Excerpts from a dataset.
[Start of section]

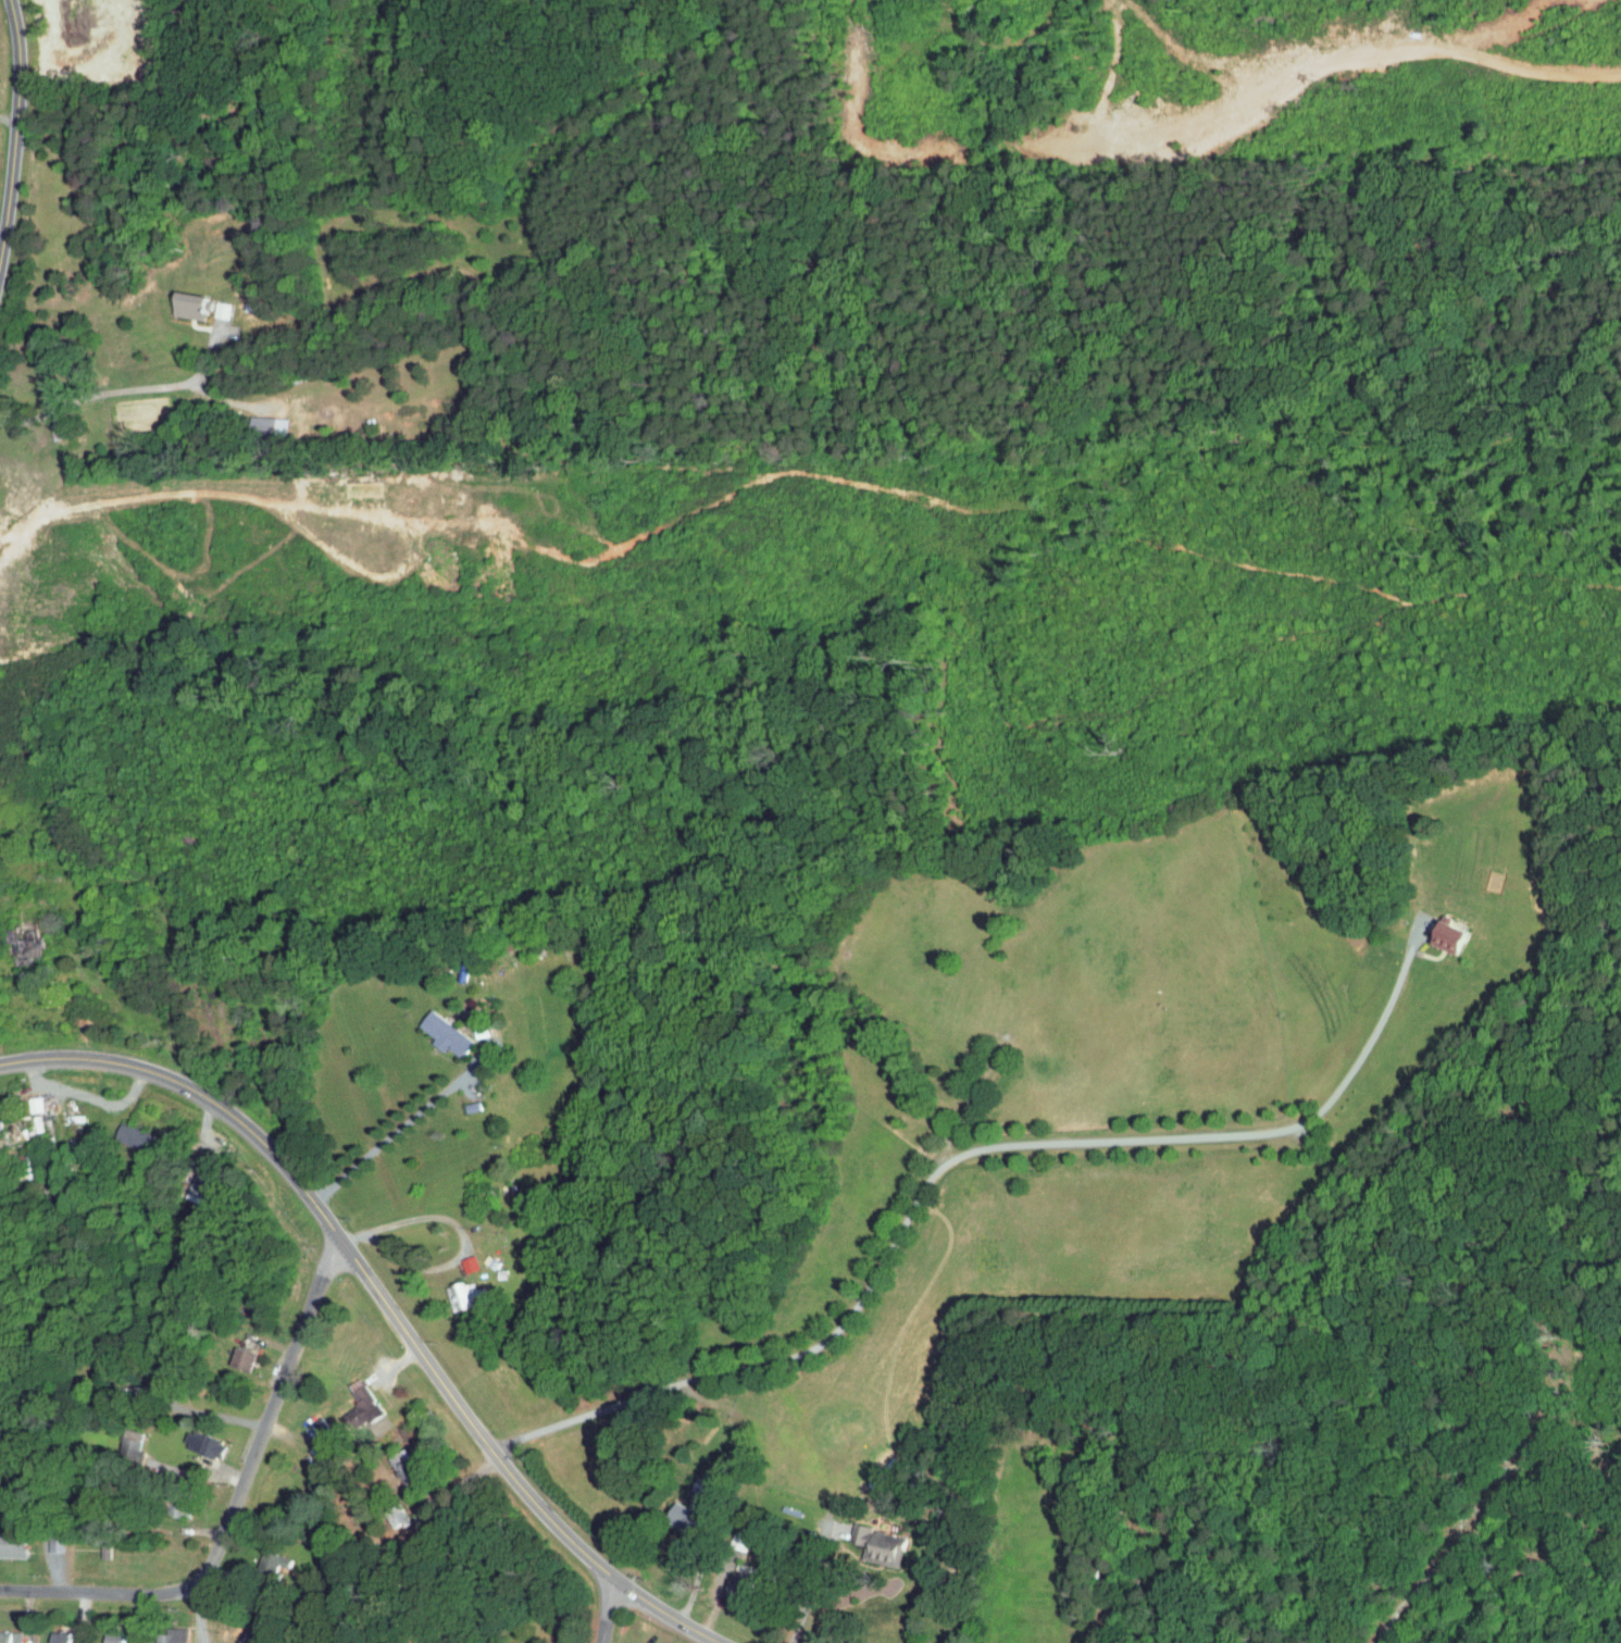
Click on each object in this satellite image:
road: (14, 124)
building: (186, 299)
building: (214, 303)
road: (117, 391)
building: (265, 419)
building: (51, 423)
building: (1443, 931)
building: (438, 1029)
building: (25, 1099)
road: (395, 1132)
building: (127, 1133)
road: (937, 1166)
road: (448, 1228)
building: (458, 1290)
road: (379, 1307)
building: (234, 1353)
building: (353, 1389)
road: (213, 1416)
building: (122, 1436)
building: (195, 1438)
building: (402, 1465)
road: (234, 1510)
building: (679, 1510)
building: (872, 1538)
building: (8, 1540)
building: (45, 1540)
road: (1459, 1547)
building: (264, 1556)
road: (703, 1560)
road: (812, 1577)
road: (608, 1614)
road: (199, 1615)
building: (163, 1633)
building: (5, 1634)
building: (241, 1634)
building: (51, 1635)
building: (104, 1635)

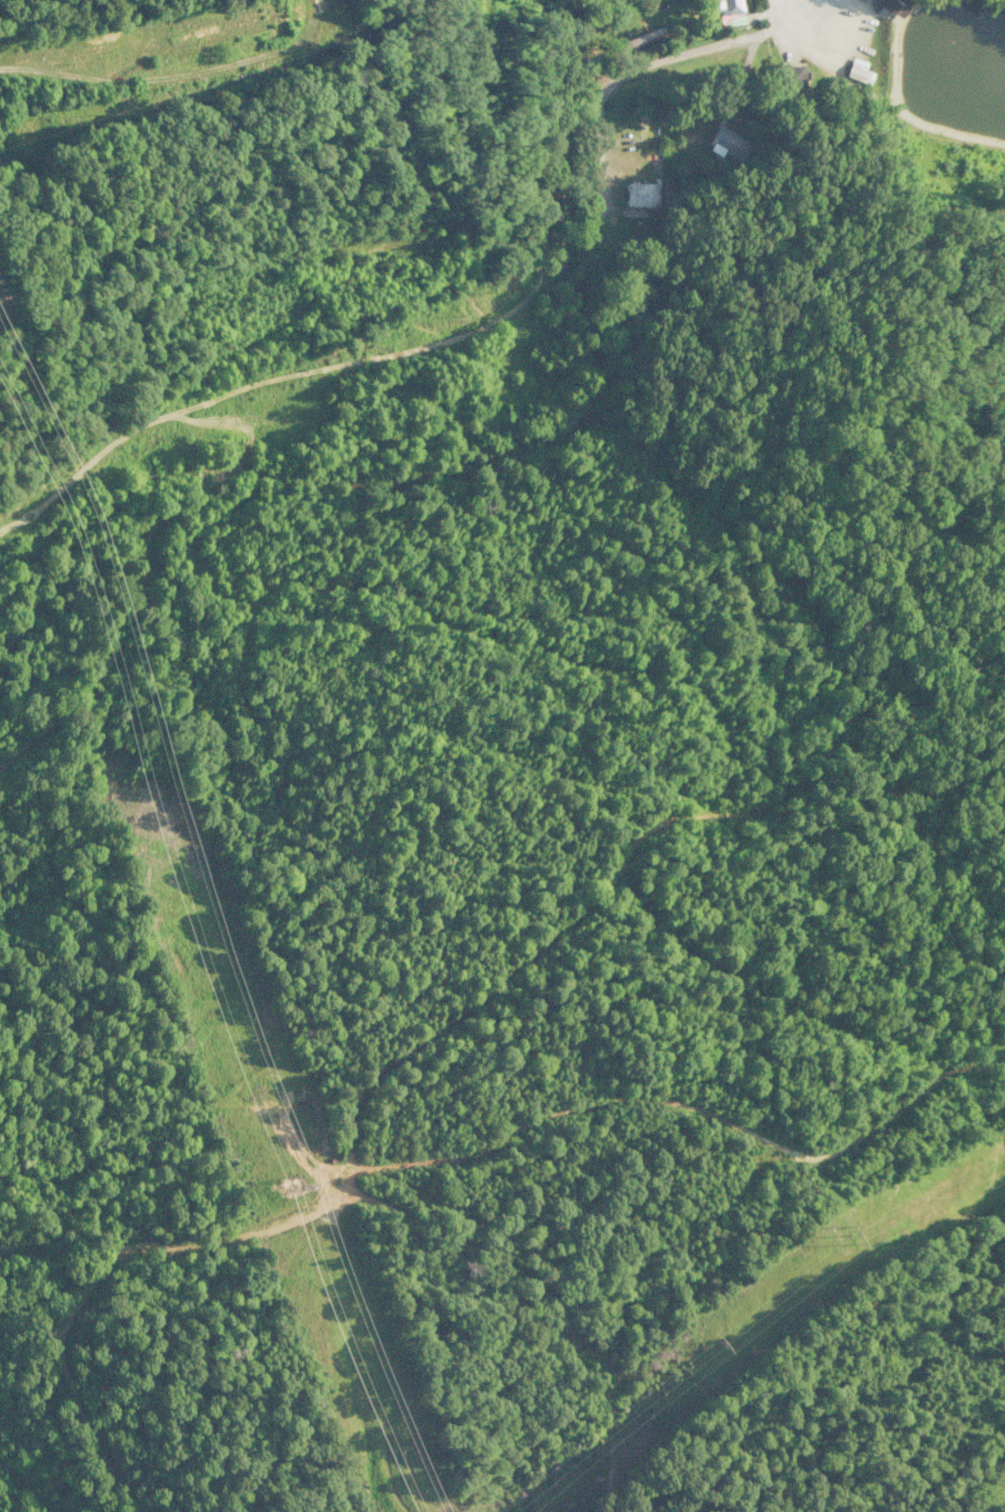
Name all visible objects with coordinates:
building: (727, 6)
building: (892, 6)
road: (651, 61)
building: (791, 76)
road: (151, 78)
building: (726, 143)
building: (646, 193)
road: (318, 370)
power tower: (851, 1235)
power tower: (721, 1345)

[End of section]

Requirement. Output every entry word for word, but omit the pictures.

Task result.
Click on each object in this satellite image:
road: (14, 124)
building: (186, 299)
building: (214, 303)
road: (117, 391)
building: (265, 419)
building: (51, 423)
building: (1443, 931)
building: (438, 1029)
building: (25, 1099)
road: (395, 1132)
building: (127, 1133)
road: (937, 1166)
road: (448, 1228)
building: (458, 1290)
road: (379, 1307)
building: (234, 1353)
building: (353, 1389)
road: (213, 1416)
building: (122, 1436)
building: (195, 1438)
building: (402, 1465)
road: (234, 1510)
building: (679, 1510)
building: (872, 1538)
building: (8, 1540)
building: (45, 1540)
road: (1459, 1547)
building: (264, 1556)
road: (703, 1560)
road: (812, 1577)
road: (608, 1614)
road: (199, 1615)
building: (163, 1633)
building: (5, 1634)
building: (241, 1634)
building: (51, 1635)
building: (104, 1635)

Name all visible objects with coordinates:
building: (727, 6)
building: (892, 6)
road: (651, 61)
building: (791, 76)
road: (151, 78)
building: (726, 143)
building: (646, 193)
road: (318, 370)
power tower: (851, 1235)
power tower: (721, 1345)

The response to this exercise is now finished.